The task:
Reproduce every one of the rows below word for word, leaving out the pictures.

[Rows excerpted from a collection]
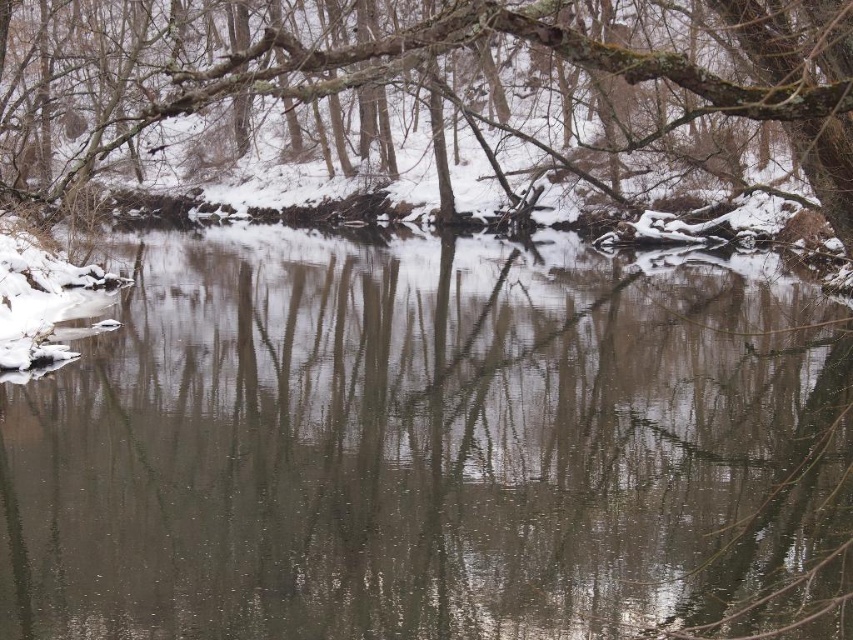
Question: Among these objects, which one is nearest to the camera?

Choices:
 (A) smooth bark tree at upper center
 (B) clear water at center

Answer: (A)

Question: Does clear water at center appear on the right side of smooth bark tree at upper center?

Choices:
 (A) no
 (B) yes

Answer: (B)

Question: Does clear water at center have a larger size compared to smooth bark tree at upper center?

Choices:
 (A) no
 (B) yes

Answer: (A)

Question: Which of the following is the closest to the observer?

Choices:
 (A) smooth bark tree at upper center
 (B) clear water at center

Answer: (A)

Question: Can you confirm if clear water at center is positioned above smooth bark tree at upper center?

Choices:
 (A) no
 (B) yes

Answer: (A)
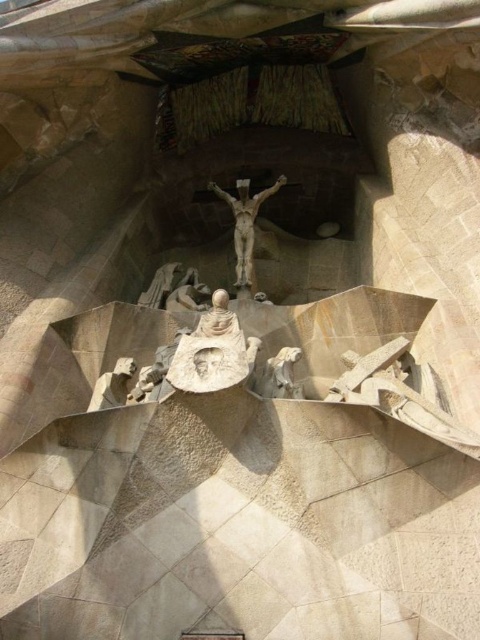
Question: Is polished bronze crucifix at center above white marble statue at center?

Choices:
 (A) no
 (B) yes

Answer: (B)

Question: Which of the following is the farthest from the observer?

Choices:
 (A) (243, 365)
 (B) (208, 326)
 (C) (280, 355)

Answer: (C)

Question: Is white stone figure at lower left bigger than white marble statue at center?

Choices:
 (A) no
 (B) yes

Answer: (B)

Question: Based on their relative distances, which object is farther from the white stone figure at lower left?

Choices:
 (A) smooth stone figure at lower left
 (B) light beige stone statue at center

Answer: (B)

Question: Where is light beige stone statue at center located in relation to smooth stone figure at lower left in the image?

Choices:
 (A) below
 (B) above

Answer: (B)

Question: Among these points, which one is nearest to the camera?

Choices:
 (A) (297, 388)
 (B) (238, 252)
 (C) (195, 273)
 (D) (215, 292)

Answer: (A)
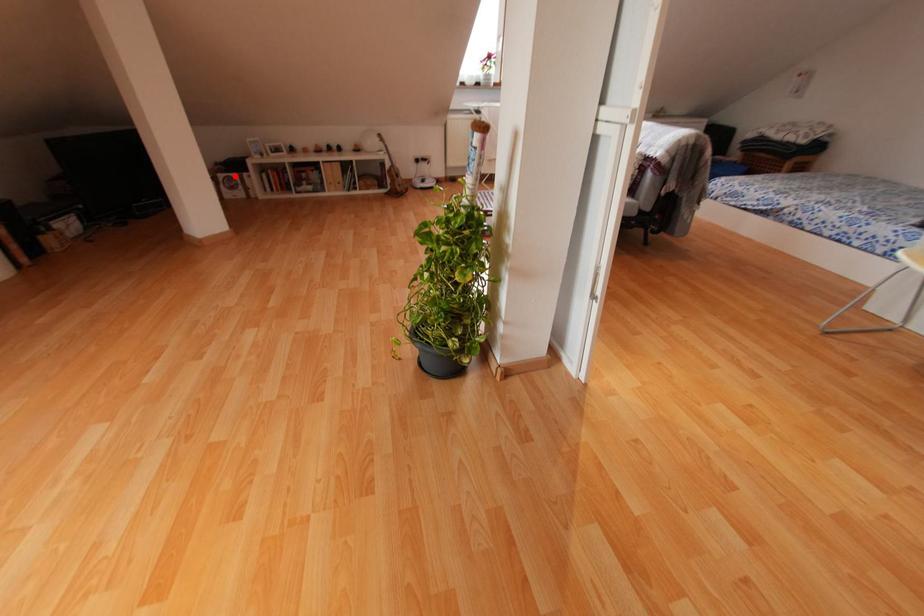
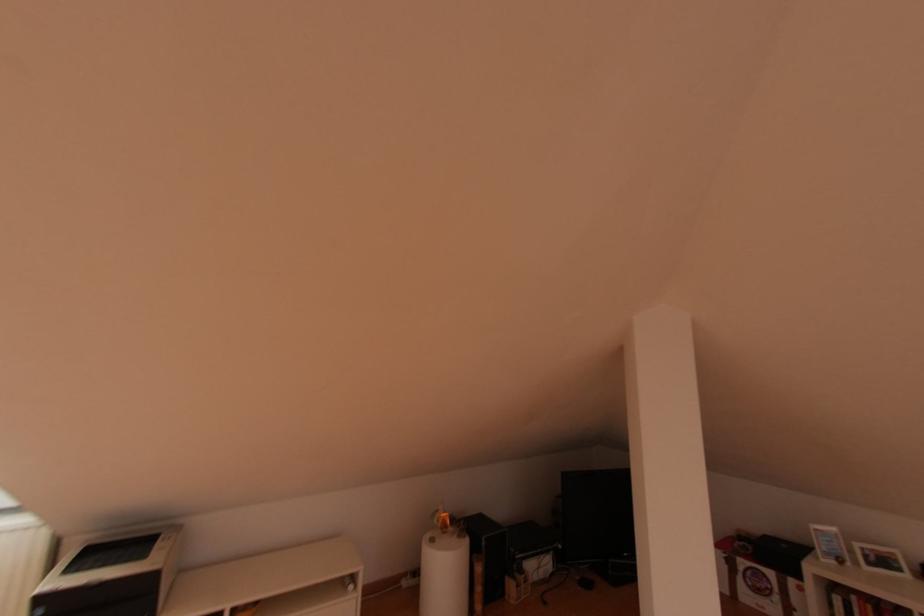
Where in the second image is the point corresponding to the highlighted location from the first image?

Task output:
Question: Among these objects, which one is nearest to the camera?

Choices:
 (A) smooth bark tree at upper center
 (B) clear water at center

Answer: (A)

Question: Does clear water at center appear on the right side of smooth bark tree at upper center?

Choices:
 (A) no
 (B) yes

Answer: (B)

Question: Does clear water at center have a larger size compared to smooth bark tree at upper center?

Choices:
 (A) no
 (B) yes

Answer: (A)

Question: Which of the following is the closest to the observer?

Choices:
 (A) smooth bark tree at upper center
 (B) clear water at center

Answer: (A)

Question: Can you confirm if clear water at center is positioned above smooth bark tree at upper center?

Choices:
 (A) no
 (B) yes

Answer: (A)
Question: Is polished bronze crucifix at center above white marble statue at center?

Choices:
 (A) no
 (B) yes

Answer: (B)

Question: Which of the following is the farthest from the observer?

Choices:
 (A) (243, 365)
 (B) (208, 326)
 (C) (280, 355)

Answer: (C)

Question: Is white stone figure at lower left bigger than white marble statue at center?

Choices:
 (A) no
 (B) yes

Answer: (B)

Question: Based on their relative distances, which object is farther from the white stone figure at lower left?

Choices:
 (A) smooth stone figure at lower left
 (B) light beige stone statue at center

Answer: (B)

Question: Where is light beige stone statue at center located in relation to smooth stone figure at lower left in the image?

Choices:
 (A) below
 (B) above

Answer: (B)

Question: Among these points, which one is nearest to the camera?

Choices:
 (A) (297, 388)
 (B) (238, 252)
 (C) (195, 273)
 (D) (215, 292)

Answer: (A)
Where in the second image is the point corresponding to the highlighted location from the first image?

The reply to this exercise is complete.